# [Task objective]
Copy the data exactly. Images are the one exception.

━━━━━━━━━━━━━━━━━━━━━━━━━━━━━━

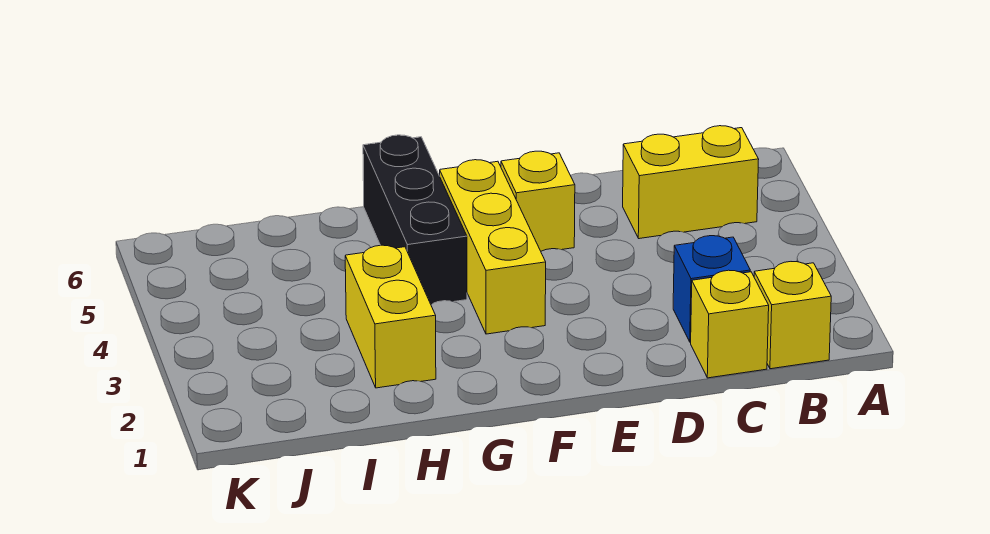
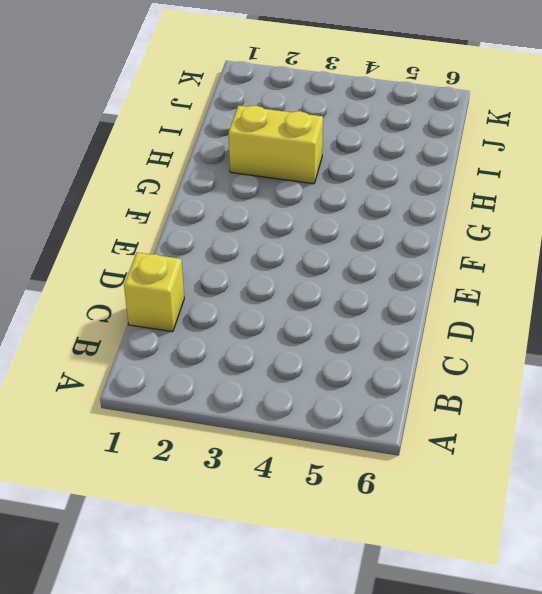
none -> yellow brick B1 level 1
none -> yellow brick B5:C5 level 1

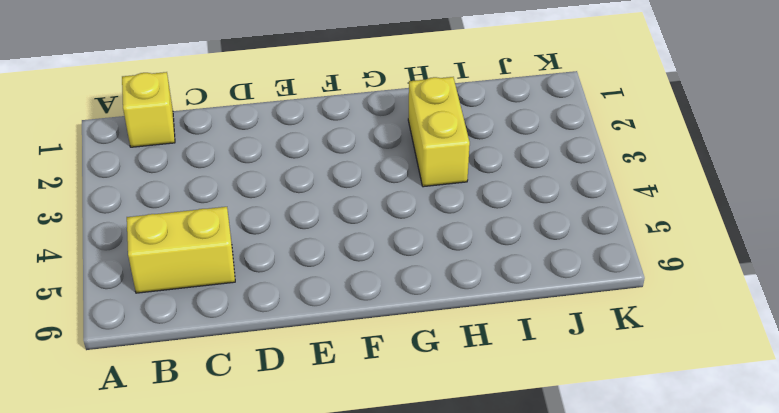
none -> yellow brick C1 level 1
none -> blue brick C2 level 1

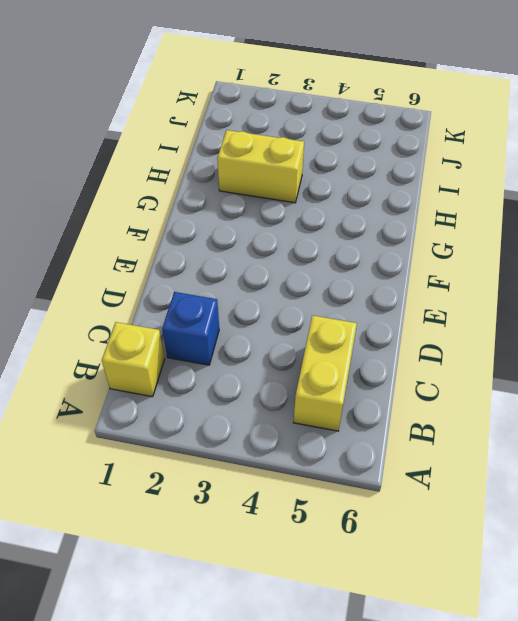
none -> yellow brick C1 level 1
none -> yellow brick E5 level 1

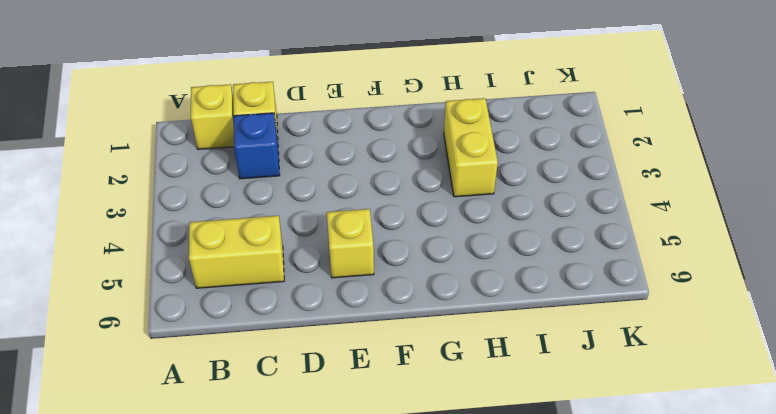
none -> yellow brick F3:F5 level 1
none -> black brick G4:G6 level 1

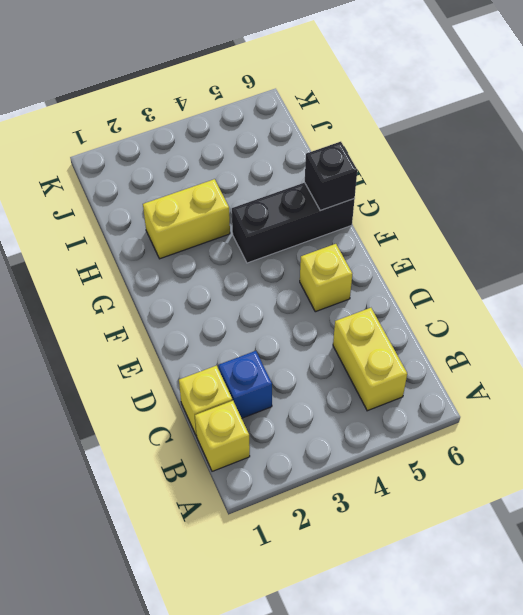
black brick G6 level 2 -> none
none -> yellow brick F3:F5 level 1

━━━━━━━━━━━━━━━━━━━━━━━━━━━━━━

# [Solution to this exercise]
none -> yellow brick B1 level 1
none -> yellow brick B5:C5 level 1

none -> yellow brick C1 level 1
none -> blue brick C2 level 1

none -> yellow brick C1 level 1
none -> yellow brick E5 level 1

none -> yellow brick F3:F5 level 1
none -> black brick G4:G6 level 1

black brick G6 level 2 -> none
none -> yellow brick F3:F5 level 1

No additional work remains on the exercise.